* _WORK REQUIRED_
In the listing below, repeat exactly every line from the first through the line containing "(456, 227) = (395, 246): blue", with nothing else.

* _DATA_

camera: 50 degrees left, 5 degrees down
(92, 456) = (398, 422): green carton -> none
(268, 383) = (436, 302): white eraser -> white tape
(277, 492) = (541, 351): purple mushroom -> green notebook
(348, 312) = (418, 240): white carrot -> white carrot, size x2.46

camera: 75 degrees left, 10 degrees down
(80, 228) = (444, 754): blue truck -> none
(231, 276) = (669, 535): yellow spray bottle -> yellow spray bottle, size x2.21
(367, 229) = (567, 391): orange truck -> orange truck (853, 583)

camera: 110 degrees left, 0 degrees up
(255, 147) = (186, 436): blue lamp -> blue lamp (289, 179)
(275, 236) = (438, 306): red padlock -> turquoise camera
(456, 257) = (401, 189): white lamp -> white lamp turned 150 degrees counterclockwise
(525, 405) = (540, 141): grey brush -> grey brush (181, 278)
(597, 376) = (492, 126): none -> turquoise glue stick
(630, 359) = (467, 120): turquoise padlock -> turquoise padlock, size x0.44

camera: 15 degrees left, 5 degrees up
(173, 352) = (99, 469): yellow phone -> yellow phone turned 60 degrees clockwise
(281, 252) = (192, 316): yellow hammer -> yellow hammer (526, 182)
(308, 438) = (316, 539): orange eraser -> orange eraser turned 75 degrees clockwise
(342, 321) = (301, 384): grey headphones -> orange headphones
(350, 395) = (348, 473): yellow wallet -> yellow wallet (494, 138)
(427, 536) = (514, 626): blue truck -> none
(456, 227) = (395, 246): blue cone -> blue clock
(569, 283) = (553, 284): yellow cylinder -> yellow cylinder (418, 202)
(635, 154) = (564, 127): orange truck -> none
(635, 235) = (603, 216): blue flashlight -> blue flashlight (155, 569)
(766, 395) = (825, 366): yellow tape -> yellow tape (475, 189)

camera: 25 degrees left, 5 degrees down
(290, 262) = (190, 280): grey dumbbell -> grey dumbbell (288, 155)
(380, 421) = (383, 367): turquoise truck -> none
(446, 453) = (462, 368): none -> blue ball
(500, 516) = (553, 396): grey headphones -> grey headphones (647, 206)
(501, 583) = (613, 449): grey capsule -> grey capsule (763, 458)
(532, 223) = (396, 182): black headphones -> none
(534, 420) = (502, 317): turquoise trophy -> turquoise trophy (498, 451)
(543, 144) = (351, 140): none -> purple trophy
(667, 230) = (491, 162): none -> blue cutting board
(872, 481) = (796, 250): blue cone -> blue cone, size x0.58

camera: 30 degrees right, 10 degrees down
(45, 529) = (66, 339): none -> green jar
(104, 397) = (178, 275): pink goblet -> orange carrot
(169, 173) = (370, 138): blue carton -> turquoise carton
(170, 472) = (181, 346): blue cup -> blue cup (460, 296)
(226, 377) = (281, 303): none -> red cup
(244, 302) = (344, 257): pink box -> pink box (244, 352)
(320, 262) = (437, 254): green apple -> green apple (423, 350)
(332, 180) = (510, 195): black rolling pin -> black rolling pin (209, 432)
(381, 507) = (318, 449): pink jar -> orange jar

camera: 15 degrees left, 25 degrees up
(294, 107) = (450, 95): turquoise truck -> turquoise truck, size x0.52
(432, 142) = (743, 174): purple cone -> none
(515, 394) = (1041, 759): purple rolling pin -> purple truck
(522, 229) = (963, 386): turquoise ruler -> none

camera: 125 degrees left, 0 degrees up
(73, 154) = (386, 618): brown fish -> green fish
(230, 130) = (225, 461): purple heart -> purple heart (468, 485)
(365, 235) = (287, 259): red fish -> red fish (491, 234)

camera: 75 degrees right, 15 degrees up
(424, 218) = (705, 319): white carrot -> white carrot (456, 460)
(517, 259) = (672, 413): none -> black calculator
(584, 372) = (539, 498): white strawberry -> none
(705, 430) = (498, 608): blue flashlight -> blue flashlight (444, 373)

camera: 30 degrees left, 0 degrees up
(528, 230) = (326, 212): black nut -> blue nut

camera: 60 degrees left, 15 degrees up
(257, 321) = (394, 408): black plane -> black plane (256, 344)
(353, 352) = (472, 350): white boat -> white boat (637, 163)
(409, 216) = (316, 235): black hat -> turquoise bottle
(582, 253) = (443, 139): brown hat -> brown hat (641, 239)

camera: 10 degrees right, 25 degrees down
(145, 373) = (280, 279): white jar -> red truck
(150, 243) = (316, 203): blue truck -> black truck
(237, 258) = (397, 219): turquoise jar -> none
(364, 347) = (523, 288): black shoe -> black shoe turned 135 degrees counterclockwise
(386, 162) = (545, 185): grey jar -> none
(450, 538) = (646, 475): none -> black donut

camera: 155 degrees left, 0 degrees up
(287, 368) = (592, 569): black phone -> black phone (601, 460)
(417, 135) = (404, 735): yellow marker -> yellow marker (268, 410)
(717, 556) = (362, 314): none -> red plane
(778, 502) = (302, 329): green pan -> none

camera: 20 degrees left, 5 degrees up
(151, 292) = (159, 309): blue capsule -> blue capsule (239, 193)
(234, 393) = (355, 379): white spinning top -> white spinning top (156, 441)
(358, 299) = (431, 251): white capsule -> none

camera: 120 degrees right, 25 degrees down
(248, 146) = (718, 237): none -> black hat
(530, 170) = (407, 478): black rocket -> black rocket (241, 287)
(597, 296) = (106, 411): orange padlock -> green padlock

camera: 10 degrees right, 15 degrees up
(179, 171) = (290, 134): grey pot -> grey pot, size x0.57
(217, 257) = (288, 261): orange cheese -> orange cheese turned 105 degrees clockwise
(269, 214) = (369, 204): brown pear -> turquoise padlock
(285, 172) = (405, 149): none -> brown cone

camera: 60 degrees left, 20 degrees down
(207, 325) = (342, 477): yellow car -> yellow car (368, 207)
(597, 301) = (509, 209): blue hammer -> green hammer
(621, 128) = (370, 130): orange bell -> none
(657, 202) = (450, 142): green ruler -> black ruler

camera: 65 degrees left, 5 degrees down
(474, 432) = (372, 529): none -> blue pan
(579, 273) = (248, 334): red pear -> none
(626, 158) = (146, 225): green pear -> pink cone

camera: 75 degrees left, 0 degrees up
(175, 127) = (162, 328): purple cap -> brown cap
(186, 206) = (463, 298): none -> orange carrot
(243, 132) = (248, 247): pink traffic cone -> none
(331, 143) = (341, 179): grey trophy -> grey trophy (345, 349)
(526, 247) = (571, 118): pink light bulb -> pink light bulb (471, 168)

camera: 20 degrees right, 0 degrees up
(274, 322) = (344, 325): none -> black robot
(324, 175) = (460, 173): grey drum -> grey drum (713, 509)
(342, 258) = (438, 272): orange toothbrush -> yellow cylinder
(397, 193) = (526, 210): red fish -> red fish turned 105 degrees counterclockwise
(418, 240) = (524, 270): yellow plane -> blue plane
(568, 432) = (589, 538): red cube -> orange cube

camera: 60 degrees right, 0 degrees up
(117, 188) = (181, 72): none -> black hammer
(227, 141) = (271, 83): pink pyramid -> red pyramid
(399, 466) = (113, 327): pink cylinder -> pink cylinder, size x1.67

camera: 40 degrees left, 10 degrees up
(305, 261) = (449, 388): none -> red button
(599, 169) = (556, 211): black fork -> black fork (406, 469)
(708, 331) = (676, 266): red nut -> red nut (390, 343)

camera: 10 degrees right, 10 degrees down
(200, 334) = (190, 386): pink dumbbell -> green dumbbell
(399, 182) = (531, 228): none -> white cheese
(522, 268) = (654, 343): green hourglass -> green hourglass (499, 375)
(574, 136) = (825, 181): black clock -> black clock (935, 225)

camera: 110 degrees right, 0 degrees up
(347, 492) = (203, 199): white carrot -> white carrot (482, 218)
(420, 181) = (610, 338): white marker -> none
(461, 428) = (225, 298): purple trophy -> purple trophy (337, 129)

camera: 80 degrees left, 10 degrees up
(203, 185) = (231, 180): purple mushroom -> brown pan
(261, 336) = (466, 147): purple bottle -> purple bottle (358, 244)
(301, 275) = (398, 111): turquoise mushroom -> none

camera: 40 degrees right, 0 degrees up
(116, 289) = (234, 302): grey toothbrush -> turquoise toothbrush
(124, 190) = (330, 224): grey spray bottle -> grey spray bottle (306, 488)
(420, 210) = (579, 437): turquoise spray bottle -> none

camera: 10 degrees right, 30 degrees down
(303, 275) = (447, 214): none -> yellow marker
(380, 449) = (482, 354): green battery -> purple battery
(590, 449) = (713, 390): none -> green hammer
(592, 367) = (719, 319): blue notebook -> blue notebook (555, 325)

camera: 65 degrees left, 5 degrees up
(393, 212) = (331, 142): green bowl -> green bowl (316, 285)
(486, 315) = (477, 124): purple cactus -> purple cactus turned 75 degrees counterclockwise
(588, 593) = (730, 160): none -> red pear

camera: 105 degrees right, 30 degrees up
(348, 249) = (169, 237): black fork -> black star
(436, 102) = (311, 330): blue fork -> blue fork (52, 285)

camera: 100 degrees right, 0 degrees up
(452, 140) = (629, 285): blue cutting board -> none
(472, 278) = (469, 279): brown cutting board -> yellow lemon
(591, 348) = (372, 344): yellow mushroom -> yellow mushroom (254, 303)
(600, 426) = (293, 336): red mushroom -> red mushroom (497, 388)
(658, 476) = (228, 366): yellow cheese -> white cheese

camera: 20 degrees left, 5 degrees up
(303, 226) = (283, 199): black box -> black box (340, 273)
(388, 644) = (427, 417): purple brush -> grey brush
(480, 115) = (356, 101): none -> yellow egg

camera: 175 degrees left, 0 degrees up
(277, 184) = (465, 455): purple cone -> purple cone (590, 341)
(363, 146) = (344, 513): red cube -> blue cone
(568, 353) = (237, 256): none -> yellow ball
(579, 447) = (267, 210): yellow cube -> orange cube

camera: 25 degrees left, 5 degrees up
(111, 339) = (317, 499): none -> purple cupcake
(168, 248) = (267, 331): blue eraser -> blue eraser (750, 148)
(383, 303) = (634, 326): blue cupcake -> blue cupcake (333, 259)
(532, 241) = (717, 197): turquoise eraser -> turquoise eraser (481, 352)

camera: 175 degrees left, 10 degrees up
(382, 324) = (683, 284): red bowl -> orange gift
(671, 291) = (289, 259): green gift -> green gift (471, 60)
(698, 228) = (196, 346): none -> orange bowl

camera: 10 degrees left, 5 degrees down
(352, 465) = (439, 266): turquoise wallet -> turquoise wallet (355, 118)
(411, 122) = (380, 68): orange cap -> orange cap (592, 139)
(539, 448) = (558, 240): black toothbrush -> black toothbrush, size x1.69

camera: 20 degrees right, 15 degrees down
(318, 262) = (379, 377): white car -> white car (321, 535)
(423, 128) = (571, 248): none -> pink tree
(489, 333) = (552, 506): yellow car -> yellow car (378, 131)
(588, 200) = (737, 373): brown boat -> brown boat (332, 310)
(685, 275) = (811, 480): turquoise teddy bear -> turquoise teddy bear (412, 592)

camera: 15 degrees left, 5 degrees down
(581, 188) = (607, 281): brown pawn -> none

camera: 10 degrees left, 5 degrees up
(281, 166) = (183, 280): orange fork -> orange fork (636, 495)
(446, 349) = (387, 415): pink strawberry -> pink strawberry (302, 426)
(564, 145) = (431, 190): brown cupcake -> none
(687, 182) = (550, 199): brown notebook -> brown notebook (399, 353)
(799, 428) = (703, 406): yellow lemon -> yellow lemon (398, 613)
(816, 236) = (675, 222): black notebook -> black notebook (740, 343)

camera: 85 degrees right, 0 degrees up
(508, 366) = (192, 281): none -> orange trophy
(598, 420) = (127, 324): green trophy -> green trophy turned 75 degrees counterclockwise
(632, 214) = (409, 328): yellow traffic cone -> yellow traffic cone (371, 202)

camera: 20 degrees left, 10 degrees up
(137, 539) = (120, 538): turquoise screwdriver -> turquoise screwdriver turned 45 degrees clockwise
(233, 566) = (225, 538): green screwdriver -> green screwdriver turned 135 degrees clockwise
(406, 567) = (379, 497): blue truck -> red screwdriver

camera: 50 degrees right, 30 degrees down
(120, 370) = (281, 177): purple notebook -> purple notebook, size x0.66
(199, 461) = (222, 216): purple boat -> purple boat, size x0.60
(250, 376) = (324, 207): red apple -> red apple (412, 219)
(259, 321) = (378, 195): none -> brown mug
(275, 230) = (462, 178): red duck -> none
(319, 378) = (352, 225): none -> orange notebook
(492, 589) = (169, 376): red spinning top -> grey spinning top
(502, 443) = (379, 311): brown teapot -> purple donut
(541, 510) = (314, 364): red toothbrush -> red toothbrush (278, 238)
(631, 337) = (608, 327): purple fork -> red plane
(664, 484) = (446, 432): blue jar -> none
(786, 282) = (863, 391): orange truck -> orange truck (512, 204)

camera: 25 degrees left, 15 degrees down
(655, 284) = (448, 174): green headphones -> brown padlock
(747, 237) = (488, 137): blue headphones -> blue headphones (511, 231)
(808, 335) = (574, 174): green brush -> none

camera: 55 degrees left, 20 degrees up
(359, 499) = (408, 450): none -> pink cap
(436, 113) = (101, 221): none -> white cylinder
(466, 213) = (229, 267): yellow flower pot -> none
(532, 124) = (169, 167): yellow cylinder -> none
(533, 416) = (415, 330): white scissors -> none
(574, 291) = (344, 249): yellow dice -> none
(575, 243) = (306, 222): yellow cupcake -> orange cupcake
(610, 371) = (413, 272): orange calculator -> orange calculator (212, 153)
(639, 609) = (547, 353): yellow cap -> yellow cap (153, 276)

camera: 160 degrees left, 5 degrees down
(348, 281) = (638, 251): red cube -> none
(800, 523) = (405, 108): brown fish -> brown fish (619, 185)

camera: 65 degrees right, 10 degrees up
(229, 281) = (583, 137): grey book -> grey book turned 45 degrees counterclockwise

* _RESULT_
camera: 50 degrees left, 5 degrees down
(92, 456) = (398, 422): green carton -> none
(268, 383) = (436, 302): white eraser -> white tape
(277, 492) = (541, 351): purple mushroom -> green notebook
(348, 312) = (418, 240): white carrot -> white carrot, size x2.46

camera: 75 degrees left, 10 degrees down
(80, 228) = (444, 754): blue truck -> none
(231, 276) = (669, 535): yellow spray bottle -> yellow spray bottle, size x2.21
(367, 229) = (567, 391): orange truck -> orange truck (853, 583)

camera: 110 degrees left, 0 degrees up
(255, 147) = (186, 436): blue lamp -> blue lamp (289, 179)
(275, 236) = (438, 306): red padlock -> turquoise camera
(456, 257) = (401, 189): white lamp -> white lamp turned 150 degrees counterclockwise
(525, 405) = (540, 141): grey brush -> grey brush (181, 278)
(597, 376) = (492, 126): none -> turquoise glue stick
(630, 359) = (467, 120): turquoise padlock -> turquoise padlock, size x0.44

camera: 15 degrees left, 5 degrees up
(173, 352) = (99, 469): yellow phone -> yellow phone turned 60 degrees clockwise
(281, 252) = (192, 316): yellow hammer -> yellow hammer (526, 182)
(308, 438) = (316, 539): orange eraser -> orange eraser turned 75 degrees clockwise
(342, 321) = (301, 384): grey headphones -> orange headphones
(350, 395) = (348, 473): yellow wallet -> yellow wallet (494, 138)
(427, 536) = (514, 626): blue truck -> none
(456, 227) = (395, 246): blue cone -> blue clock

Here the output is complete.